> [INSTRUCTIONS TO FOLLOW] Your output is to consist only of the line containing "move,rose-pink trophy,(389 258" and the lines after it, through the end of the data, reproduced exactly.

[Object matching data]
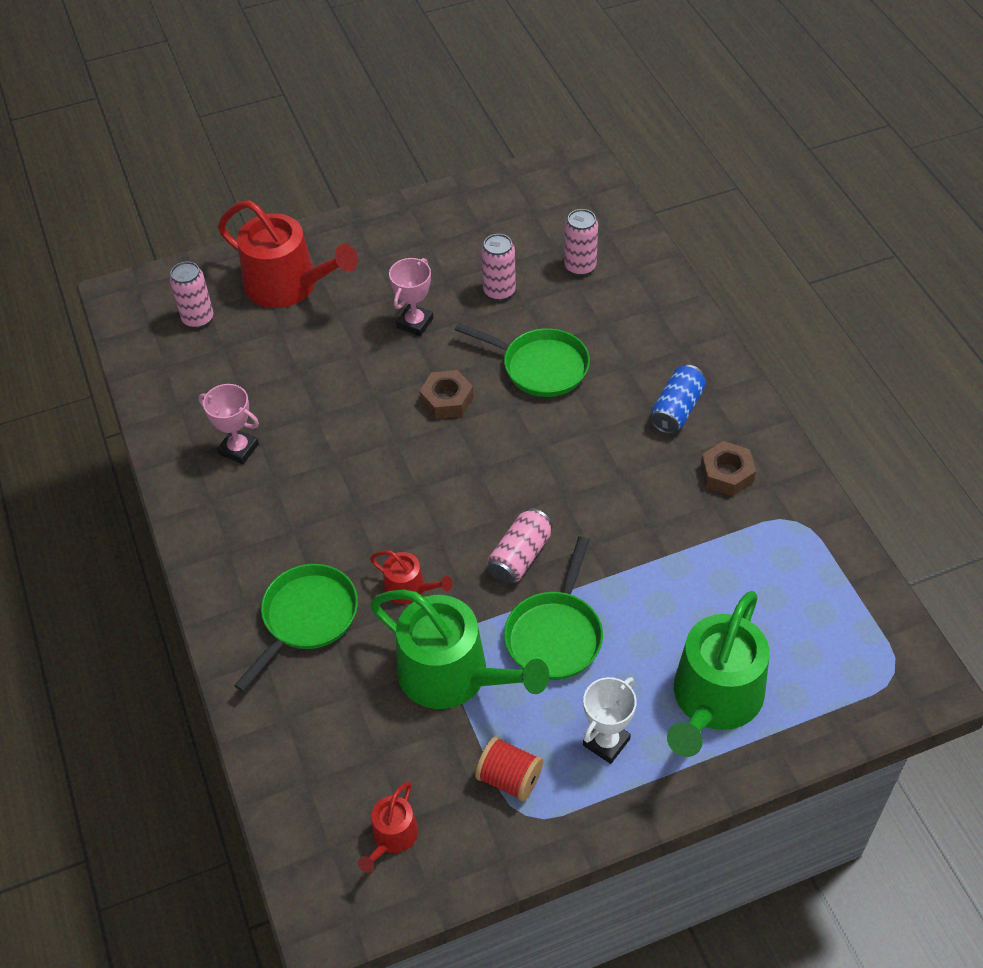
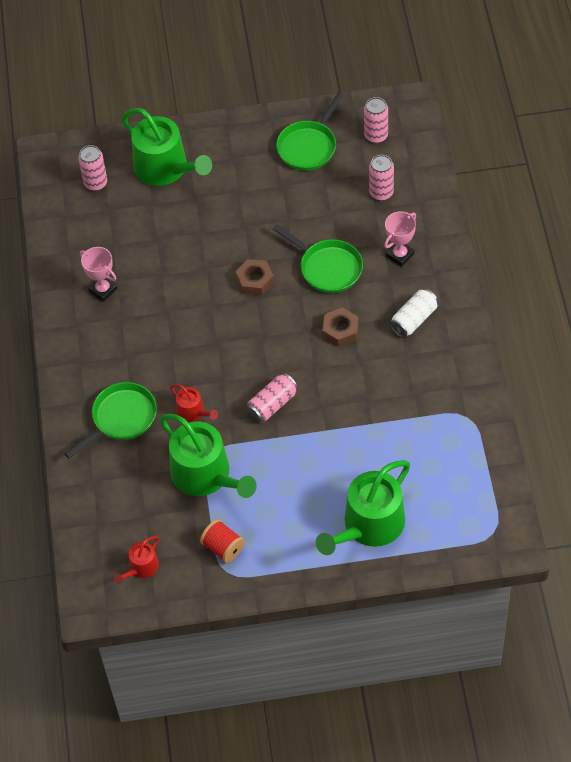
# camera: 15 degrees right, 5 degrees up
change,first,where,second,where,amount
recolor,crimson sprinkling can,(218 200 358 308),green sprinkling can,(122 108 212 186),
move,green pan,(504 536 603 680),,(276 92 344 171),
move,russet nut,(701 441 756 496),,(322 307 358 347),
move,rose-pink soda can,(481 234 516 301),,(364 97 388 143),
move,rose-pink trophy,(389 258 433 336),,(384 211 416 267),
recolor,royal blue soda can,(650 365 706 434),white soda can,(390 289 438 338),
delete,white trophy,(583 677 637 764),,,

> [RESPONSE BELOW]
move,rose-pink trophy,(389 258 433 336),,(384 211 416 267),
recolor,royal blue soda can,(650 365 706 434),white soda can,(390 289 438 338),
delete,white trophy,(583 677 637 764),,,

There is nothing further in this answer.